===== MATERIAL PROVIDED =====

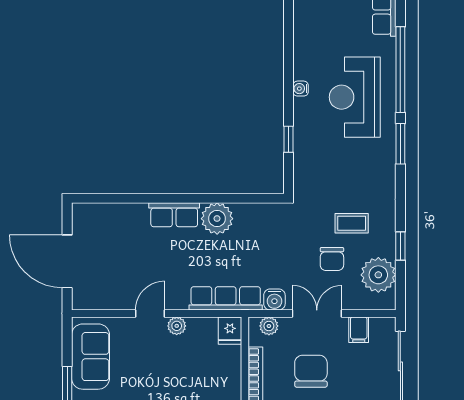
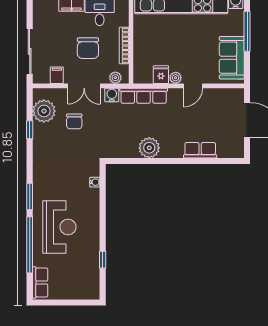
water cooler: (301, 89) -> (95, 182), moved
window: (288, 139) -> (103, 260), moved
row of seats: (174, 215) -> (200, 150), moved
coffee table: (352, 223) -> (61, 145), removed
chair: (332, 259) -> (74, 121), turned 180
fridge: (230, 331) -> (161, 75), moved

=====

## WHAT THIS TASK INVOLVES
Print every line above once more, exactly. Omit the pictures.

## ANSWER BOX
water cooler: (301, 89) -> (95, 182), moved
window: (288, 139) -> (103, 260), moved
row of seats: (174, 215) -> (200, 150), moved
coffee table: (352, 223) -> (61, 145), removed
chair: (332, 259) -> (74, 121), turned 180
fridge: (230, 331) -> (161, 75), moved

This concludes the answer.